**Exercise requirements**
Each entry needs to be duplicated exactly.

**Entries provided**
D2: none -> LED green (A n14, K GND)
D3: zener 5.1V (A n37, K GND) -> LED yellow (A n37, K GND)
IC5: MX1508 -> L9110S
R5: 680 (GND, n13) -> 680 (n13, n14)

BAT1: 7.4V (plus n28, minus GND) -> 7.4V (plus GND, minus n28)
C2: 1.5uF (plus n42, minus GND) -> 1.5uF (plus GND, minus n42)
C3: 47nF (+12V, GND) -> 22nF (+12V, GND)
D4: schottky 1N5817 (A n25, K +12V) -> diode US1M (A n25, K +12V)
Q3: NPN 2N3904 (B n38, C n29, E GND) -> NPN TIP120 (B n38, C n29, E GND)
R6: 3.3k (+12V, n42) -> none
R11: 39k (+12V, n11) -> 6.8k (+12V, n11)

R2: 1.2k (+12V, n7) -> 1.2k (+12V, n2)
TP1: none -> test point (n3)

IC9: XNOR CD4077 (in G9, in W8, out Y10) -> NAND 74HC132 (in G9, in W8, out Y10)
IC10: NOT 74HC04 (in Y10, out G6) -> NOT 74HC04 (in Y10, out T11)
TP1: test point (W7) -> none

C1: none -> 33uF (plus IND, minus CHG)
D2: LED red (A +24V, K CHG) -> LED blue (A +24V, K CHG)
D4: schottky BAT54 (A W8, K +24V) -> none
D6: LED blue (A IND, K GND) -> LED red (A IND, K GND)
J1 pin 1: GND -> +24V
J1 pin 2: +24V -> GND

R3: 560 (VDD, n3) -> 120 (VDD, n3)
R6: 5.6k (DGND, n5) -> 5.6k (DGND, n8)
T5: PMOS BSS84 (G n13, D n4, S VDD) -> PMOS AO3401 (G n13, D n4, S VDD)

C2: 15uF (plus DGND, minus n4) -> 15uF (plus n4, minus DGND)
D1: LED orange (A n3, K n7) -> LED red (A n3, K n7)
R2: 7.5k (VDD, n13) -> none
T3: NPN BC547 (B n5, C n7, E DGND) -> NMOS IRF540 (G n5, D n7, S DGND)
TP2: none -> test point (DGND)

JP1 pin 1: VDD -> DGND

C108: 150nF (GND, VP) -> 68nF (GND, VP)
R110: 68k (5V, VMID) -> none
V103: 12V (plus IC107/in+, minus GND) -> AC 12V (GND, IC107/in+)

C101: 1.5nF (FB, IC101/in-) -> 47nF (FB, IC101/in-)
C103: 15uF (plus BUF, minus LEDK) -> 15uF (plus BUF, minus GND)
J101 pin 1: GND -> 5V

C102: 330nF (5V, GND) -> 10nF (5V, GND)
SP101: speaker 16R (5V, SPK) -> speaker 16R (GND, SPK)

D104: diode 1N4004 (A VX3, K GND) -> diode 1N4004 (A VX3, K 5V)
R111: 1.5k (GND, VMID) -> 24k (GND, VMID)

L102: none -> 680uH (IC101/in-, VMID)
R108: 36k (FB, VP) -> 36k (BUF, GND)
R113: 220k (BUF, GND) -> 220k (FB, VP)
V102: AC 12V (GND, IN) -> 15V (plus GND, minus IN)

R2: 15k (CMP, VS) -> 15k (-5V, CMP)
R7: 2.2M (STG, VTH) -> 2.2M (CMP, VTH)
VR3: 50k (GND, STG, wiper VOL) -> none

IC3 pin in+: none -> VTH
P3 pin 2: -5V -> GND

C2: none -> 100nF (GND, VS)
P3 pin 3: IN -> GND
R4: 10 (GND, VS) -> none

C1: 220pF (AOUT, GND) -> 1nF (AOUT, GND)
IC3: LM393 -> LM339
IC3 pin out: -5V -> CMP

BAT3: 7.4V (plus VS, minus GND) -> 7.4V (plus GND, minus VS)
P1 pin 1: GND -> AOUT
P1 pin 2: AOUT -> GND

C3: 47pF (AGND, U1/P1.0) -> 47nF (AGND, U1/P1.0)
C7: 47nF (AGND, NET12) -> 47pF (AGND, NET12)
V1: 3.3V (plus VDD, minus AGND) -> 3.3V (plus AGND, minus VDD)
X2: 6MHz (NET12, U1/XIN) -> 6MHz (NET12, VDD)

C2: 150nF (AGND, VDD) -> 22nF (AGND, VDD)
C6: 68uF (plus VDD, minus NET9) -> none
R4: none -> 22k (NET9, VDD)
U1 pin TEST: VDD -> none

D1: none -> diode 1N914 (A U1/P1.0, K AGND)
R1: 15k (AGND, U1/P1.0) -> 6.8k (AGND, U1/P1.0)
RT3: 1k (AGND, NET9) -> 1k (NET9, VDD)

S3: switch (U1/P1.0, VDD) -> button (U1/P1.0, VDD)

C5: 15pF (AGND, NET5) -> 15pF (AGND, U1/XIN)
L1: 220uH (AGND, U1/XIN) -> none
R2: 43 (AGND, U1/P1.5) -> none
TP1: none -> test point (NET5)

**Response**
D2: none -> LED green (A n14, K GND)
D3: zener 5.1V (A n37, K GND) -> LED yellow (A n37, K GND)
IC5: MX1508 -> L9110S
R5: 680 (GND, n13) -> 680 (n13, n14)

BAT1: 7.4V (plus n28, minus GND) -> 7.4V (plus GND, minus n28)
C2: 1.5uF (plus n42, minus GND) -> 1.5uF (plus GND, minus n42)
C3: 47nF (+12V, GND) -> 22nF (+12V, GND)
D4: schottky 1N5817 (A n25, K +12V) -> diode US1M (A n25, K +12V)
Q3: NPN 2N3904 (B n38, C n29, E GND) -> NPN TIP120 (B n38, C n29, E GND)
R6: 3.3k (+12V, n42) -> none
R11: 39k (+12V, n11) -> 6.8k (+12V, n11)

R2: 1.2k (+12V, n7) -> 1.2k (+12V, n2)
TP1: none -> test point (n3)

IC9: XNOR CD4077 (in G9, in W8, out Y10) -> NAND 74HC132 (in G9, in W8, out Y10)
IC10: NOT 74HC04 (in Y10, out G6) -> NOT 74HC04 (in Y10, out T11)
TP1: test point (W7) -> none

C1: none -> 33uF (plus IND, minus CHG)
D2: LED red (A +24V, K CHG) -> LED blue (A +24V, K CHG)
D4: schottky BAT54 (A W8, K +24V) -> none
D6: LED blue (A IND, K GND) -> LED red (A IND, K GND)
J1 pin 1: GND -> +24V
J1 pin 2: +24V -> GND

R3: 560 (VDD, n3) -> 120 (VDD, n3)
R6: 5.6k (DGND, n5) -> 5.6k (DGND, n8)
T5: PMOS BSS84 (G n13, D n4, S VDD) -> PMOS AO3401 (G n13, D n4, S VDD)

C2: 15uF (plus DGND, minus n4) -> 15uF (plus n4, minus DGND)
D1: LED orange (A n3, K n7) -> LED red (A n3, K n7)
R2: 7.5k (VDD, n13) -> none
T3: NPN BC547 (B n5, C n7, E DGND) -> NMOS IRF540 (G n5, D n7, S DGND)
TP2: none -> test point (DGND)

JP1 pin 1: VDD -> DGND

C108: 150nF (GND, VP) -> 68nF (GND, VP)
R110: 68k (5V, VMID) -> none
V103: 12V (plus IC107/in+, minus GND) -> AC 12V (GND, IC107/in+)

C101: 1.5nF (FB, IC101/in-) -> 47nF (FB, IC101/in-)
C103: 15uF (plus BUF, minus LEDK) -> 15uF (plus BUF, minus GND)
J101 pin 1: GND -> 5V

C102: 330nF (5V, GND) -> 10nF (5V, GND)
SP101: speaker 16R (5V, SPK) -> speaker 16R (GND, SPK)

D104: diode 1N4004 (A VX3, K GND) -> diode 1N4004 (A VX3, K 5V)
R111: 1.5k (GND, VMID) -> 24k (GND, VMID)

L102: none -> 680uH (IC101/in-, VMID)
R108: 36k (FB, VP) -> 36k (BUF, GND)
R113: 220k (BUF, GND) -> 220k (FB, VP)
V102: AC 12V (GND, IN) -> 15V (plus GND, minus IN)

R2: 15k (CMP, VS) -> 15k (-5V, CMP)
R7: 2.2M (STG, VTH) -> 2.2M (CMP, VTH)
VR3: 50k (GND, STG, wiper VOL) -> none

IC3 pin in+: none -> VTH
P3 pin 2: -5V -> GND

C2: none -> 100nF (GND, VS)
P3 pin 3: IN -> GND
R4: 10 (GND, VS) -> none

C1: 220pF (AOUT, GND) -> 1nF (AOUT, GND)
IC3: LM393 -> LM339
IC3 pin out: -5V -> CMP

BAT3: 7.4V (plus VS, minus GND) -> 7.4V (plus GND, minus VS)
P1 pin 1: GND -> AOUT
P1 pin 2: AOUT -> GND

C3: 47pF (AGND, U1/P1.0) -> 47nF (AGND, U1/P1.0)
C7: 47nF (AGND, NET12) -> 47pF (AGND, NET12)
V1: 3.3V (plus VDD, minus AGND) -> 3.3V (plus AGND, minus VDD)
X2: 6MHz (NET12, U1/XIN) -> 6MHz (NET12, VDD)

C2: 150nF (AGND, VDD) -> 22nF (AGND, VDD)
C6: 68uF (plus VDD, minus NET9) -> none
R4: none -> 22k (NET9, VDD)
U1 pin TEST: VDD -> none

D1: none -> diode 1N914 (A U1/P1.0, K AGND)
R1: 15k (AGND, U1/P1.0) -> 6.8k (AGND, U1/P1.0)
RT3: 1k (AGND, NET9) -> 1k (NET9, VDD)

S3: switch (U1/P1.0, VDD) -> button (U1/P1.0, VDD)

C5: 15pF (AGND, NET5) -> 15pF (AGND, U1/XIN)
L1: 220uH (AGND, U1/XIN) -> none
R2: 43 (AGND, U1/P1.5) -> none
TP1: none -> test point (NET5)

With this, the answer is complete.